Work order ▸ Report every line below that carries the word "dumbbell".

Data entries ▸
════
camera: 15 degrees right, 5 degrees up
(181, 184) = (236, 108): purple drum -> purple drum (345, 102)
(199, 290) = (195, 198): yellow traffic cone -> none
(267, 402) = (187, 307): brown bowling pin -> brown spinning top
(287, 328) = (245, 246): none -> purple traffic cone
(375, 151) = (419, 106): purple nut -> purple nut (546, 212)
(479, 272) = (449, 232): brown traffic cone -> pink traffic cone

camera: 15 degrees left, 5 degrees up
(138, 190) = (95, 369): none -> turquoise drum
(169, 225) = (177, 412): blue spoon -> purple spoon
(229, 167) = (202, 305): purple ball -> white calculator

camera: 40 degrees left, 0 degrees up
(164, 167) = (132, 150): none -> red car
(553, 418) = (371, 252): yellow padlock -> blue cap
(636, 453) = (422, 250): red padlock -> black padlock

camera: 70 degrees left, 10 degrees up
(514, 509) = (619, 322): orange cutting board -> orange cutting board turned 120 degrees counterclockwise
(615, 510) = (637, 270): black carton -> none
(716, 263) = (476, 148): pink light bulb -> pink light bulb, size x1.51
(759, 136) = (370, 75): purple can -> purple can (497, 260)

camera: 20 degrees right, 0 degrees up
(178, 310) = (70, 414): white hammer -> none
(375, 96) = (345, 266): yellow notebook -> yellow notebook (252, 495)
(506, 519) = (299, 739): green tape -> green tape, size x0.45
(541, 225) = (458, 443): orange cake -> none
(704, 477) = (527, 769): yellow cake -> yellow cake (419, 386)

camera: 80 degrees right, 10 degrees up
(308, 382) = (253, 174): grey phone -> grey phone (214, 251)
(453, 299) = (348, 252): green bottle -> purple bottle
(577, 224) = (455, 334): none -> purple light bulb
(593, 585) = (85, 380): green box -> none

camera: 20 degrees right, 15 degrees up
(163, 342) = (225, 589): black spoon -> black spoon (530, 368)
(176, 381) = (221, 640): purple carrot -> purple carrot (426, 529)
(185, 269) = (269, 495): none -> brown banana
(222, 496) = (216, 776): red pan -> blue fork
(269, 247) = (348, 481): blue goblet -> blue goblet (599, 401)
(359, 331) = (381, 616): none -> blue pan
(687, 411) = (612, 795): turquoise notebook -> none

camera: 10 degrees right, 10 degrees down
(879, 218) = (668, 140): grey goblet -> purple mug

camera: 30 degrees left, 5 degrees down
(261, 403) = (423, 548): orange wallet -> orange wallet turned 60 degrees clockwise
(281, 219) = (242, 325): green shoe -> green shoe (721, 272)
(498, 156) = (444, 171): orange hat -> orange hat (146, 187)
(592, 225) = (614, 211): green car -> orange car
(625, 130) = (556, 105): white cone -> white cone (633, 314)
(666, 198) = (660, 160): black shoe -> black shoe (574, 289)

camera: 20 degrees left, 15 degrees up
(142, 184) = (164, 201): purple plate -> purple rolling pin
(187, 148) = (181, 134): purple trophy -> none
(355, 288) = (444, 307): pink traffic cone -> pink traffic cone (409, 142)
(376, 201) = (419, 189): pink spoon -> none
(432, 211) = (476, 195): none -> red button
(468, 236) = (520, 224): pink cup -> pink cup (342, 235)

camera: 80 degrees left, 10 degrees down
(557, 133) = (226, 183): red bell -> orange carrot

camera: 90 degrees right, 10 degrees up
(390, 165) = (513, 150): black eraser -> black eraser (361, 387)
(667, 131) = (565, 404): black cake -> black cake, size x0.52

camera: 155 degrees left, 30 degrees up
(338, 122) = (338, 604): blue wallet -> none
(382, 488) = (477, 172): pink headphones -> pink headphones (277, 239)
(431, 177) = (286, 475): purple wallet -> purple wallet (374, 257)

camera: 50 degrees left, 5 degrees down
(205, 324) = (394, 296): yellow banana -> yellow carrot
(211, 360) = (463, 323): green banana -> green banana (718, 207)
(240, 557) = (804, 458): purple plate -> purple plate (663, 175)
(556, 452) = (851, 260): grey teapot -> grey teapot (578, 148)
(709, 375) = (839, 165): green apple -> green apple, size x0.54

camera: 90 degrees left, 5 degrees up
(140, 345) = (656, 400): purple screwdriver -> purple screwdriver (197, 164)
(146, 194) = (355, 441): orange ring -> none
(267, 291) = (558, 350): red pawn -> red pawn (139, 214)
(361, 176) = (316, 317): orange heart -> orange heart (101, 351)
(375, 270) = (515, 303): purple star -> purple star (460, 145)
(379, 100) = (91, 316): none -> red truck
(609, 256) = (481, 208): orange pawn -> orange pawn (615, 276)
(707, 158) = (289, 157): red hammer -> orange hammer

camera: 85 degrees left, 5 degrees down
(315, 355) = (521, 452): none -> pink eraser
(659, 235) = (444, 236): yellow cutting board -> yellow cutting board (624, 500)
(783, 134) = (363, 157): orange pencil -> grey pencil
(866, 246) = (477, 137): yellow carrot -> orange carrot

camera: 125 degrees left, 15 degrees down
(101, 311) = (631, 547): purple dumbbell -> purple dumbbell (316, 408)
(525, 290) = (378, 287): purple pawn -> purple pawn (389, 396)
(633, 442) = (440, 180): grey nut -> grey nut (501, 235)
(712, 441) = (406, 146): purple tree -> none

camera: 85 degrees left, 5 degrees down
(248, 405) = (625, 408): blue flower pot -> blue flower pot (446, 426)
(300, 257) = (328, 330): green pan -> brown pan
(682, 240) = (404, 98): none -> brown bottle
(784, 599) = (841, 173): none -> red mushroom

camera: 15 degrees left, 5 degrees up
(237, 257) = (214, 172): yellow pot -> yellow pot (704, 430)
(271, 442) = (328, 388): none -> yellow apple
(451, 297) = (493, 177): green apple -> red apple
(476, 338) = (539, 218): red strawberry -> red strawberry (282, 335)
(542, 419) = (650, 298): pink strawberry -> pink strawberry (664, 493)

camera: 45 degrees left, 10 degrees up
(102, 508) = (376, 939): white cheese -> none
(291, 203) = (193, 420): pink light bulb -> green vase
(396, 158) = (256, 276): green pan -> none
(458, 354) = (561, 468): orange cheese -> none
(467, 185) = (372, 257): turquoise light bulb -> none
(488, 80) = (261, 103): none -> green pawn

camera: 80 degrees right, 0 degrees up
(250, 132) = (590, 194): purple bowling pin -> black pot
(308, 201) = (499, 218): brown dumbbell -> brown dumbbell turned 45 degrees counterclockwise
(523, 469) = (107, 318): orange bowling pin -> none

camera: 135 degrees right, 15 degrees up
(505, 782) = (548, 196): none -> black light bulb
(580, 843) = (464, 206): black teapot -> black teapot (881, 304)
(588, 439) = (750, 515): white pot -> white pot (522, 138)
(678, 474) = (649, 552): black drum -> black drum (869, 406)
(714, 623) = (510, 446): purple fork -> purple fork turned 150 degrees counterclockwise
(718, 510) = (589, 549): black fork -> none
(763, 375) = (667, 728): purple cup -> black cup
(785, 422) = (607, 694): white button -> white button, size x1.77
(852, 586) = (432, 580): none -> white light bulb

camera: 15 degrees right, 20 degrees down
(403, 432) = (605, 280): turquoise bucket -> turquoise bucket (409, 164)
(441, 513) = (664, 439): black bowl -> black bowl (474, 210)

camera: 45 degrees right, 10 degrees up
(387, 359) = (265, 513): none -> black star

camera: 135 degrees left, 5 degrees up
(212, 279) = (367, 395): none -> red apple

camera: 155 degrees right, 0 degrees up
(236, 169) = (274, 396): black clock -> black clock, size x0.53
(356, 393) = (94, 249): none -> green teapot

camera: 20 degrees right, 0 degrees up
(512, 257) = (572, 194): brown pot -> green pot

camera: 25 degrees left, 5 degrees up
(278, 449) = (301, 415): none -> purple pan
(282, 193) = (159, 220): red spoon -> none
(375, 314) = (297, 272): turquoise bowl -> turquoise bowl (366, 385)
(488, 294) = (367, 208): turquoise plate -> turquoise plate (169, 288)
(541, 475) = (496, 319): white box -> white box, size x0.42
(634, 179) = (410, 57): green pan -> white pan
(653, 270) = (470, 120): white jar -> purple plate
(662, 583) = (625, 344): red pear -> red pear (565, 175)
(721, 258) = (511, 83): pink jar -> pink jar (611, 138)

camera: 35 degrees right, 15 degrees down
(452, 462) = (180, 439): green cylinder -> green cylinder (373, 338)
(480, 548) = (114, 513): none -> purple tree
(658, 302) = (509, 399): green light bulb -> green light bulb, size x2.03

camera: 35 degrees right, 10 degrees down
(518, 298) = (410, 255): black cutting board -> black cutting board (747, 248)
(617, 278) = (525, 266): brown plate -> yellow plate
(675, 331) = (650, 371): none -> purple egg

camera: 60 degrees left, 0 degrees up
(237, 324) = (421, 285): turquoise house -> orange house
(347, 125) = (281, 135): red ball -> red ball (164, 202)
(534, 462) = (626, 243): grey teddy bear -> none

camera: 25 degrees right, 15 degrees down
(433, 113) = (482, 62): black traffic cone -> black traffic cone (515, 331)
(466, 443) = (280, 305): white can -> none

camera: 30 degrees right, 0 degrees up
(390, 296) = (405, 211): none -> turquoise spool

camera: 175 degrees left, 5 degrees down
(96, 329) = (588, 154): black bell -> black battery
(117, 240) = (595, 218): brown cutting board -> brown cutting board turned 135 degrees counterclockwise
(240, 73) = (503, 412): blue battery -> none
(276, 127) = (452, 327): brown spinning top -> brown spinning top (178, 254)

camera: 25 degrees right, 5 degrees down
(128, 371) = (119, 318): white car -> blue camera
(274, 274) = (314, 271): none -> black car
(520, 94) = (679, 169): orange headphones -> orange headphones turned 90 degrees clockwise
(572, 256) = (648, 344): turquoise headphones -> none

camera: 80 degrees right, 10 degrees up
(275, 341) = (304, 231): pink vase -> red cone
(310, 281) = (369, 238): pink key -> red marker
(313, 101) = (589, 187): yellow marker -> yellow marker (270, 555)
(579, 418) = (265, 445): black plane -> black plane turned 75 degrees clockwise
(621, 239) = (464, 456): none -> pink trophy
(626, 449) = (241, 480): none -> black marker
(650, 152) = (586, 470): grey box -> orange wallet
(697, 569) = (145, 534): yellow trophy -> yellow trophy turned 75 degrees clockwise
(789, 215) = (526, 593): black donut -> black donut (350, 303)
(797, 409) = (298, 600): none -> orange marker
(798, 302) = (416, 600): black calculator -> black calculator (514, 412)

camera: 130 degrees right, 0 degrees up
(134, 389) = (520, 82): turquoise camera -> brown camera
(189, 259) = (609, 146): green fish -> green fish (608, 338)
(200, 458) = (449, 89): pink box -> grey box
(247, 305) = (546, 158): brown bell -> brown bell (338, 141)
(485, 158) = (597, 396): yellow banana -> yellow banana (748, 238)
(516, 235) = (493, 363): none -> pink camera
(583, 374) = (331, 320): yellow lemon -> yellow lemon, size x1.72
════
Your solution ▸
(101, 311) = (631, 547): purple dumbbell -> purple dumbbell (316, 408)
(308, 201) = (499, 218): brown dumbbell -> brown dumbbell turned 45 degrees counterclockwise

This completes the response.